> **Exercise objective**:
Show all the lines in the data below that include the word "rectangle".

> **Input data**:
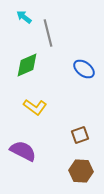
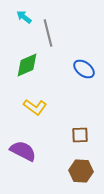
brown square: rotated 18 degrees clockwise
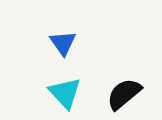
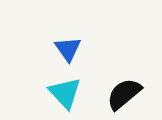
blue triangle: moved 5 px right, 6 px down
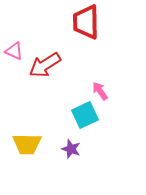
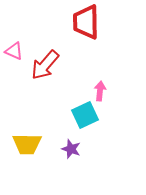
red arrow: rotated 16 degrees counterclockwise
pink arrow: rotated 42 degrees clockwise
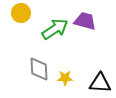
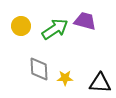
yellow circle: moved 13 px down
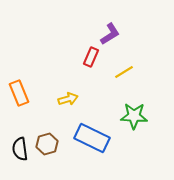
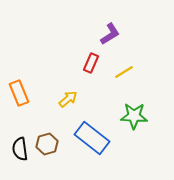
red rectangle: moved 6 px down
yellow arrow: rotated 24 degrees counterclockwise
blue rectangle: rotated 12 degrees clockwise
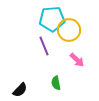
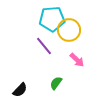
purple line: rotated 18 degrees counterclockwise
green semicircle: rotated 48 degrees clockwise
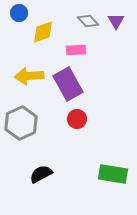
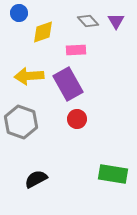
gray hexagon: moved 1 px up; rotated 16 degrees counterclockwise
black semicircle: moved 5 px left, 5 px down
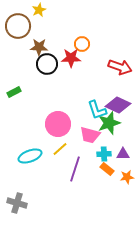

> **Solution for this task**:
red rectangle: moved 6 px down
blue rectangle: rotated 12 degrees clockwise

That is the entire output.